Work instruction
Report back each line of the data that contains the word "mushroom".

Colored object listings
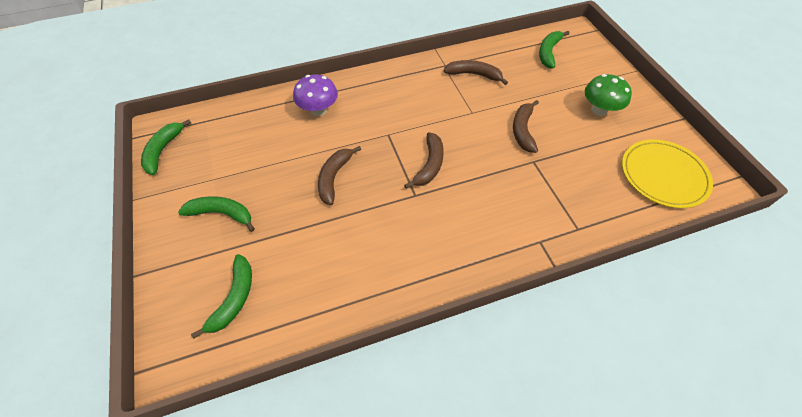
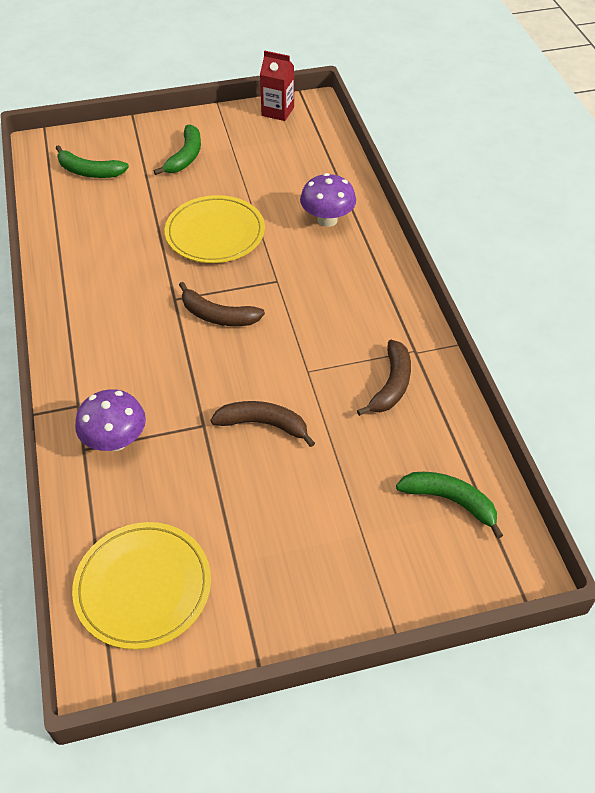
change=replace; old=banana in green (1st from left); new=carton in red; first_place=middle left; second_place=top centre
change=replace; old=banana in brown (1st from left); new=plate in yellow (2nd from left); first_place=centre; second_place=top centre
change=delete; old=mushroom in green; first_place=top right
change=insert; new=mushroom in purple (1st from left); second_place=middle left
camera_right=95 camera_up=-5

Solution to this problem
change=delete; old=mushroom in green; first_place=top right
change=insert; new=mushroom in purple (1st from left); second_place=middle left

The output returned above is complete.